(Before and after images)
=-=-=-=-=
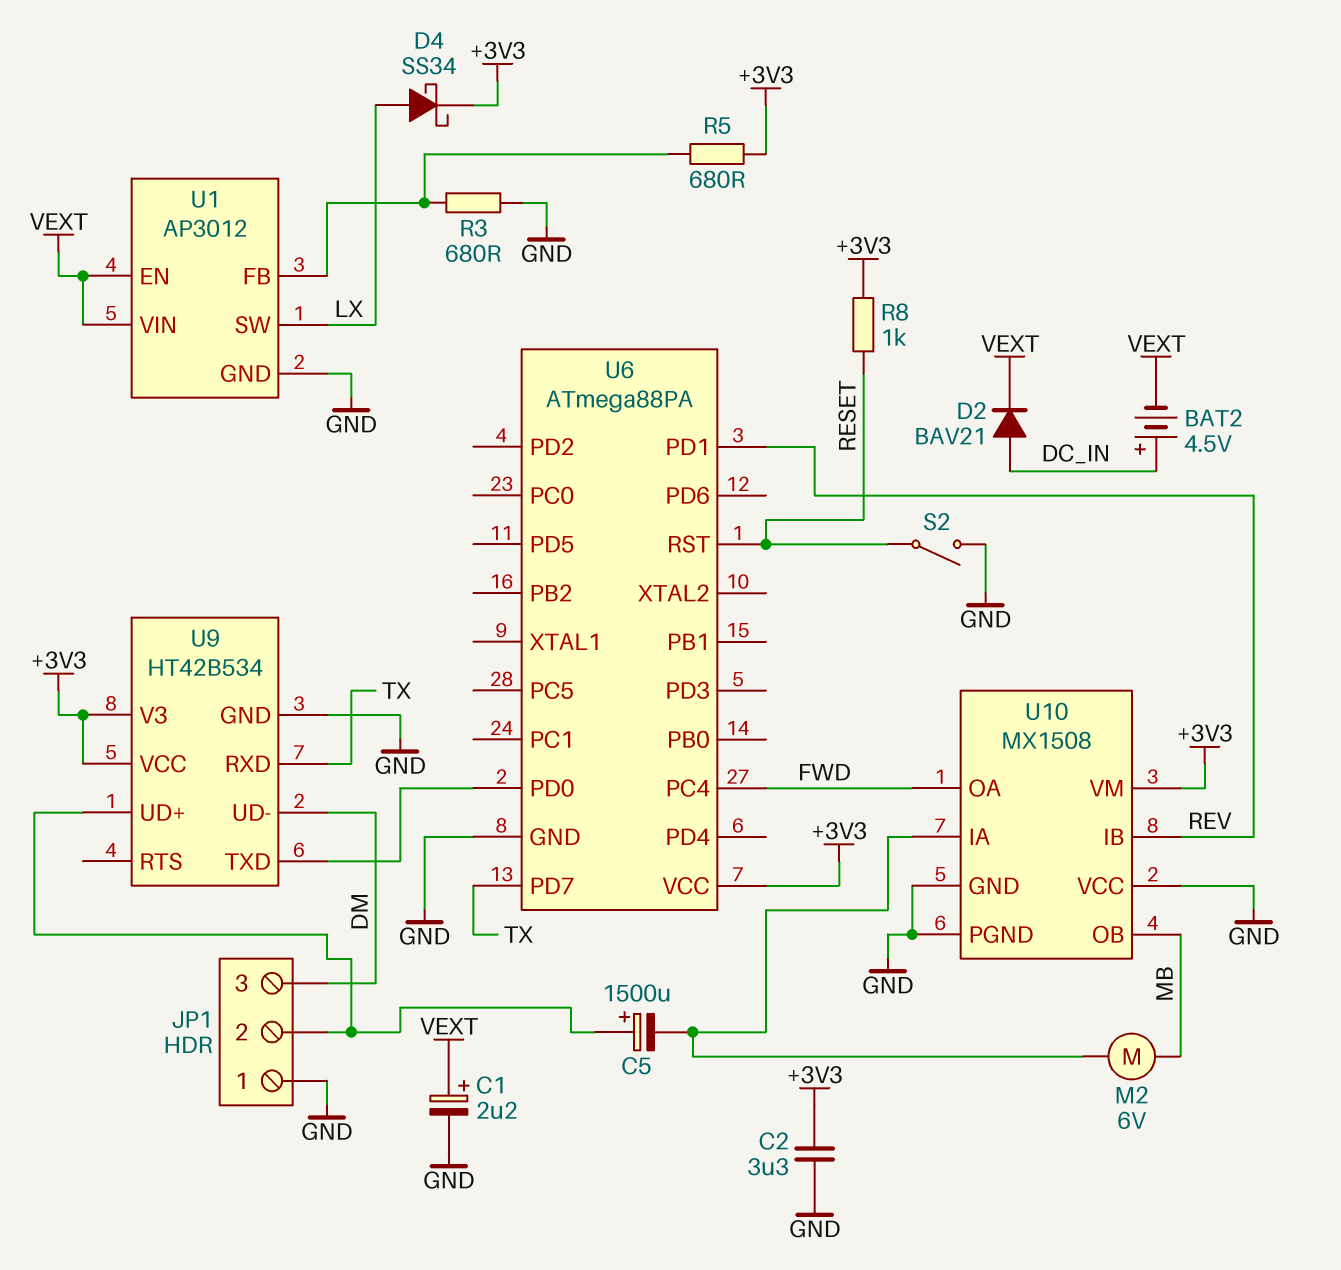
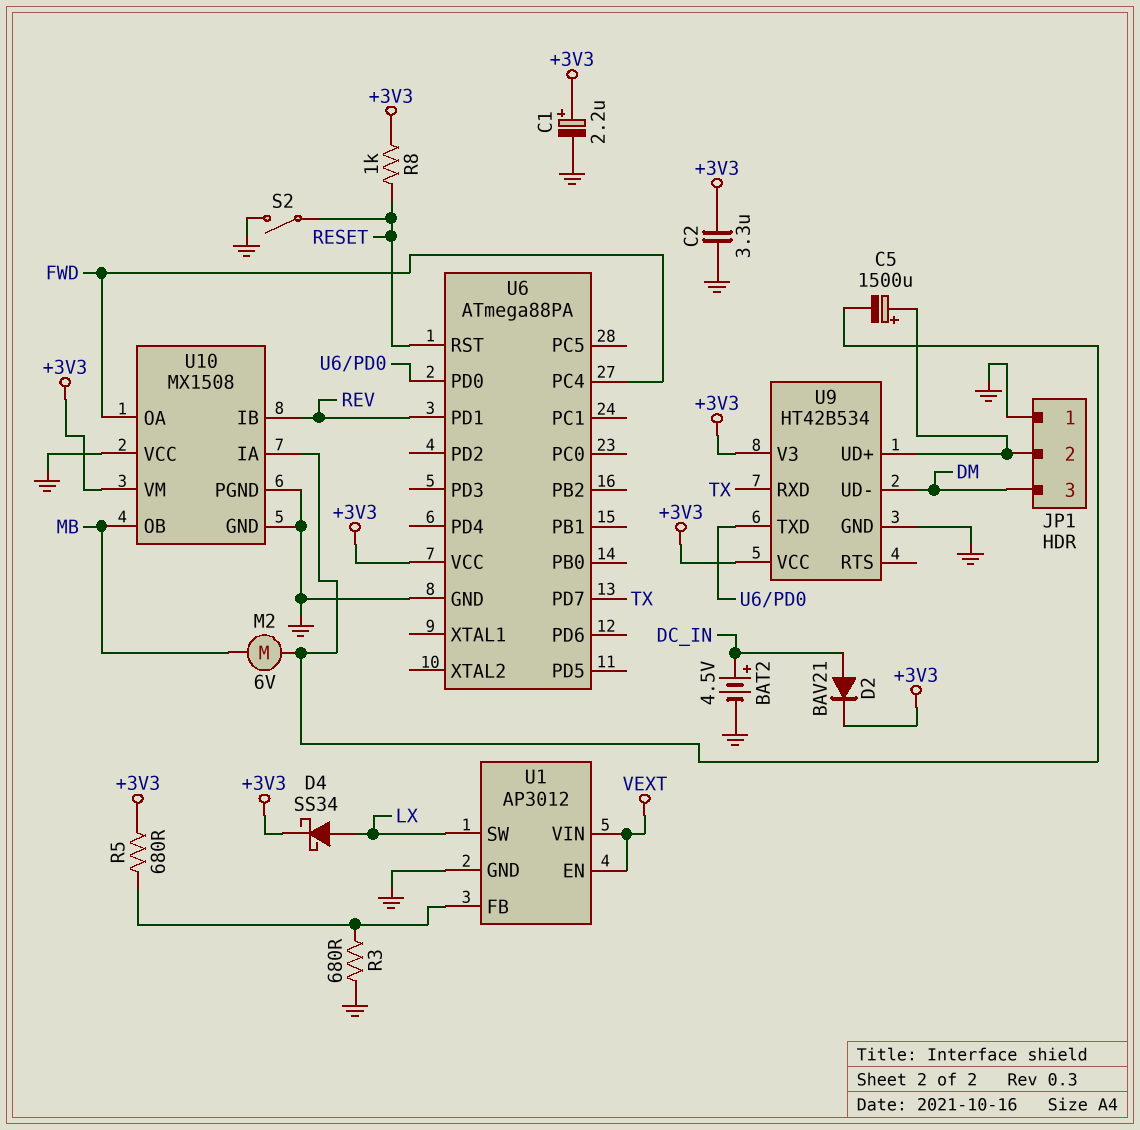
BAT2: 4.5V (plus DC_IN, minus VEXT) -> 4.5V (plus DC_IN, minus GND)
C1: 2.2uF (plus VEXT, minus GND) -> 2.2uF (plus +3V3, minus GND)
D2: diode BAV21 (A DC_IN, K VEXT) -> diode BAV21 (A DC_IN, K +3V3)

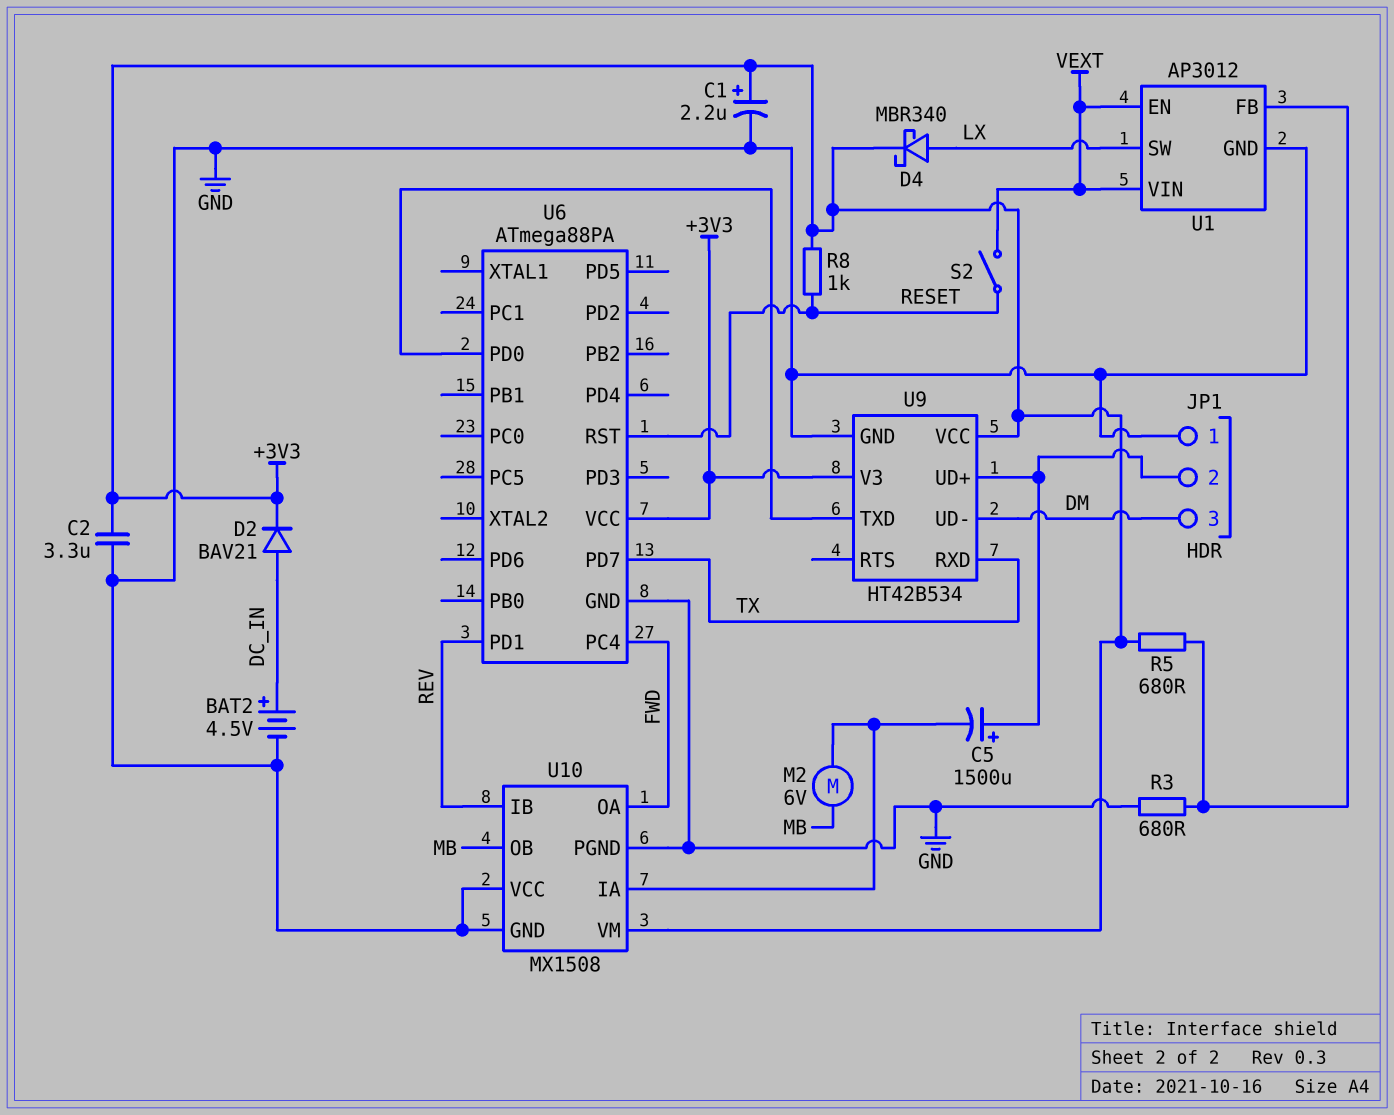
D4: schottky SS34 (A LX, K +3V3) -> schottky MBR340 (A LX, K +3V3)
S2: switch (GND, RESET) -> switch (RESET, VEXT)

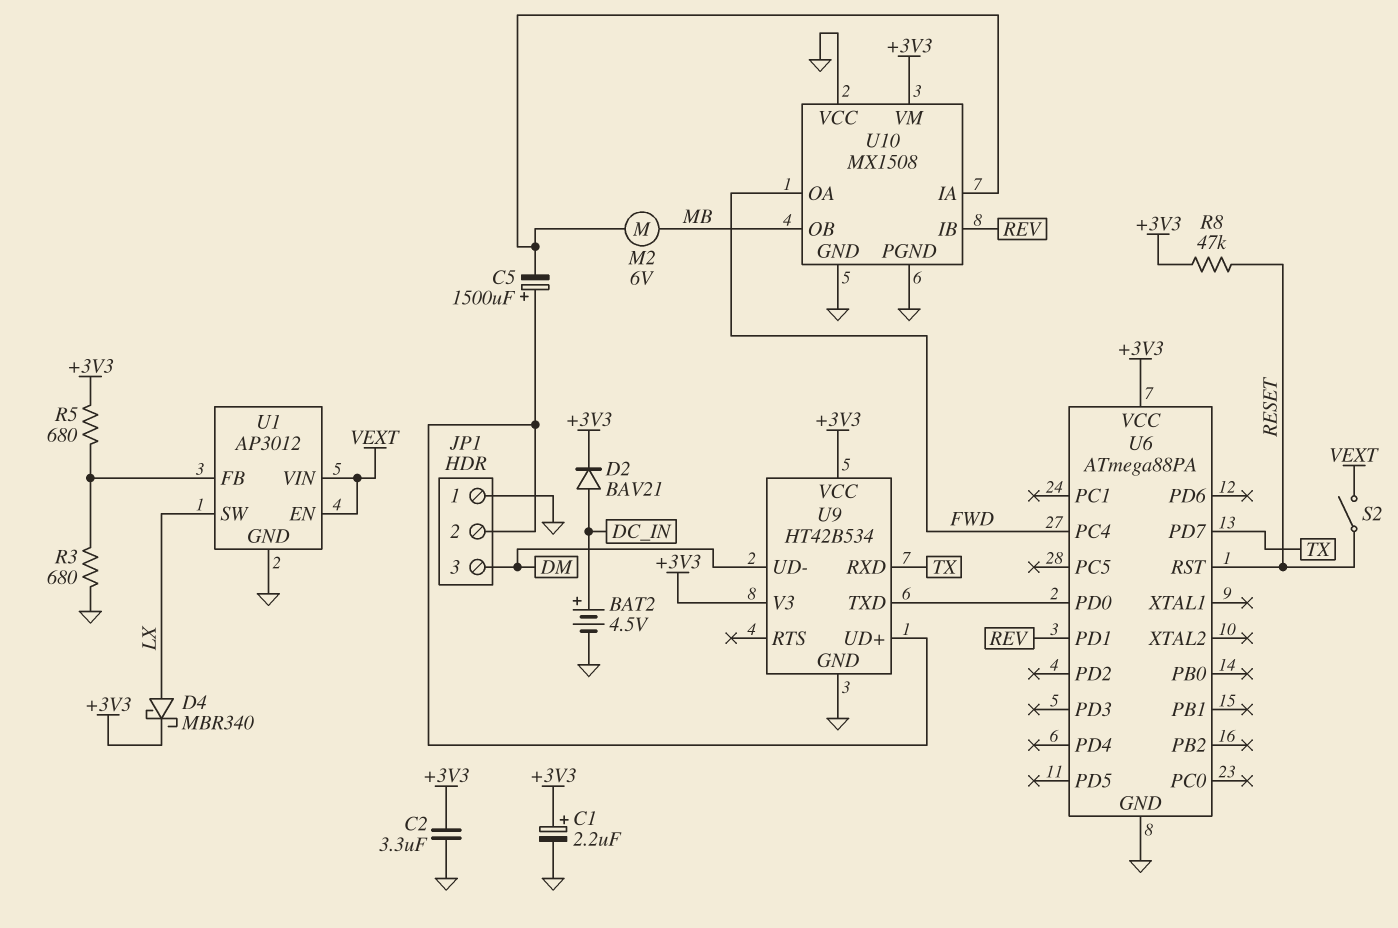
R8: 1k (+3V3, RESET) -> 47k (+3V3, RESET)

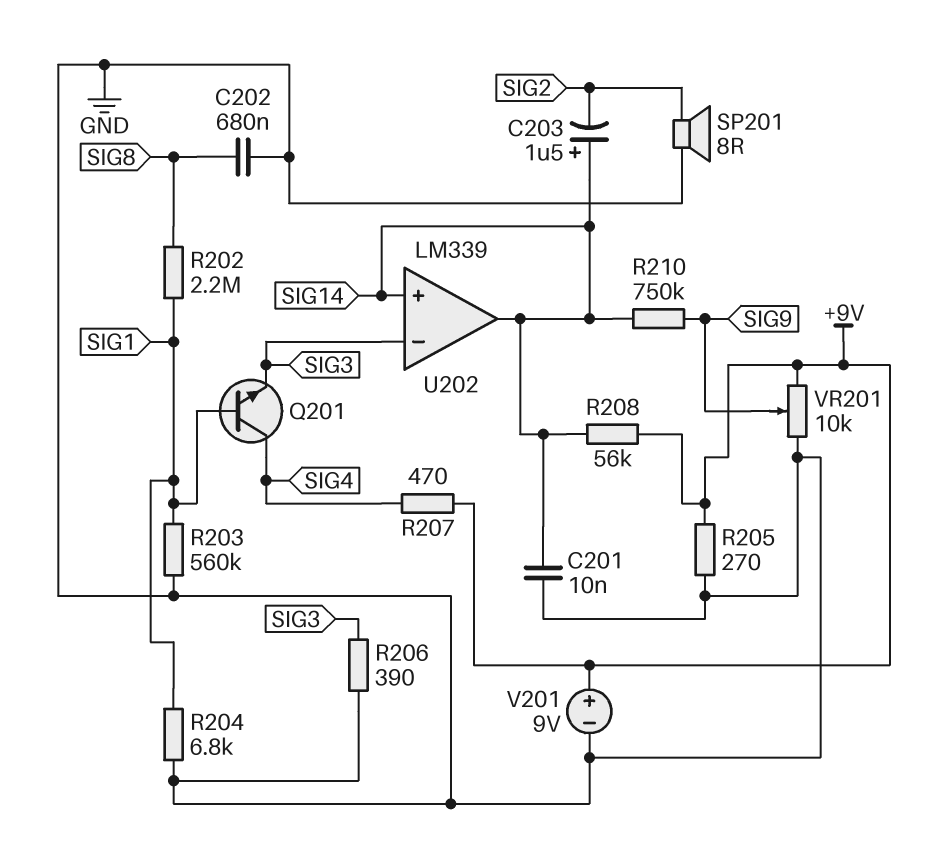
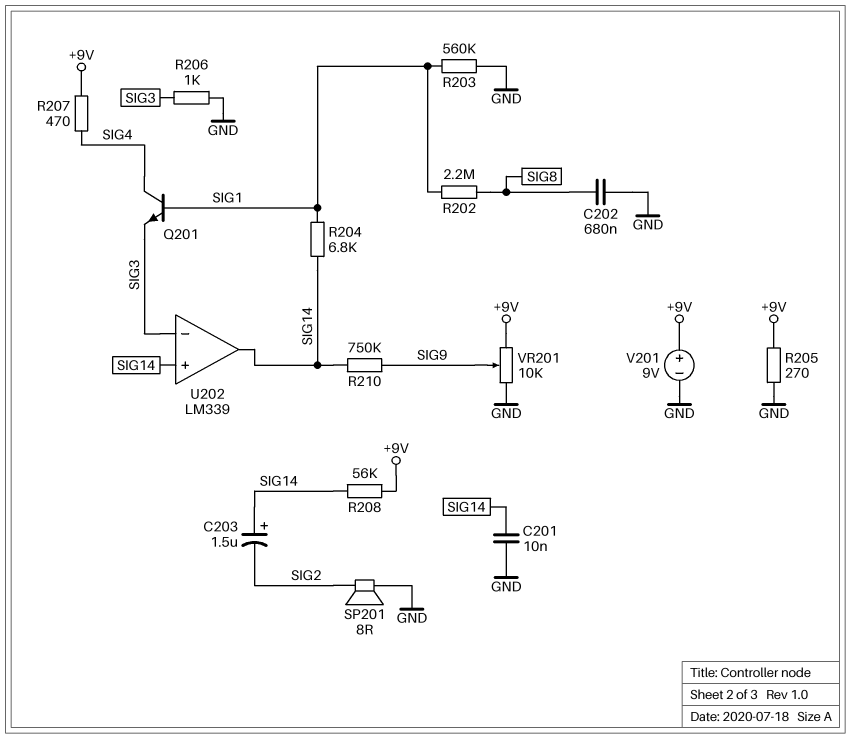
R204: 6.8k (GND, SIG1) -> 6.8k (SIG1, SIG14)
R206: 390 (GND, SIG3) -> 1k (GND, SIG3)

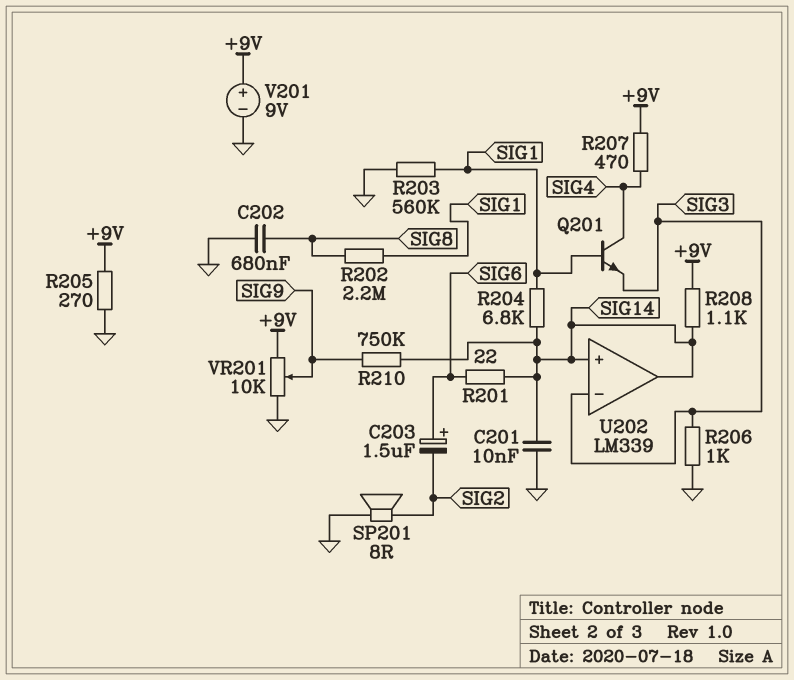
C203: 1.5uF (plus SIG14, minus SIG2) -> 1.5uF (plus SIG6, minus SIG2)
R201: none -> 22 (SIG6, SIG14)
R208: 56k (+9V, SIG14) -> 1.1k (+9V, SIG14)

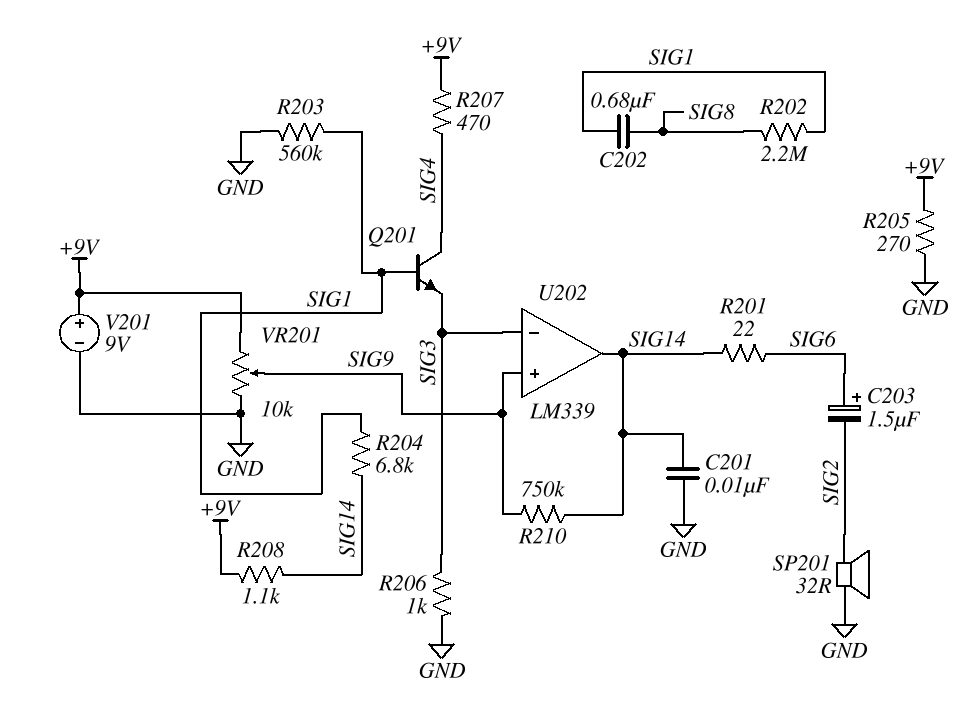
C202: 680nF (GND, SIG8) -> 680nF (SIG1, SIG8)
SP201: speaker 8R (GND, SIG2) -> speaker 32R (GND, SIG2)
U202 pin in+: SIG14 -> SIG9

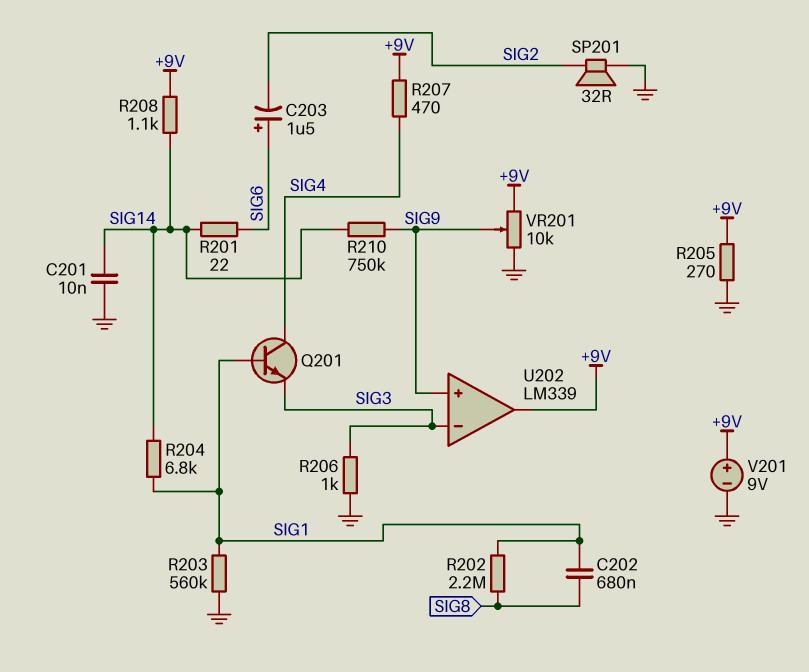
U202 pin out: SIG14 -> +9V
=-=-=-=-=
== What you have to do ==
The word "RESET" appears in some of the lines above. Copy those lines.

== Answer for this exercise ==
S2: switch (GND, RESET) -> switch (RESET, VEXT)
R8: 1k (+3V3, RESET) -> 47k (+3V3, RESET)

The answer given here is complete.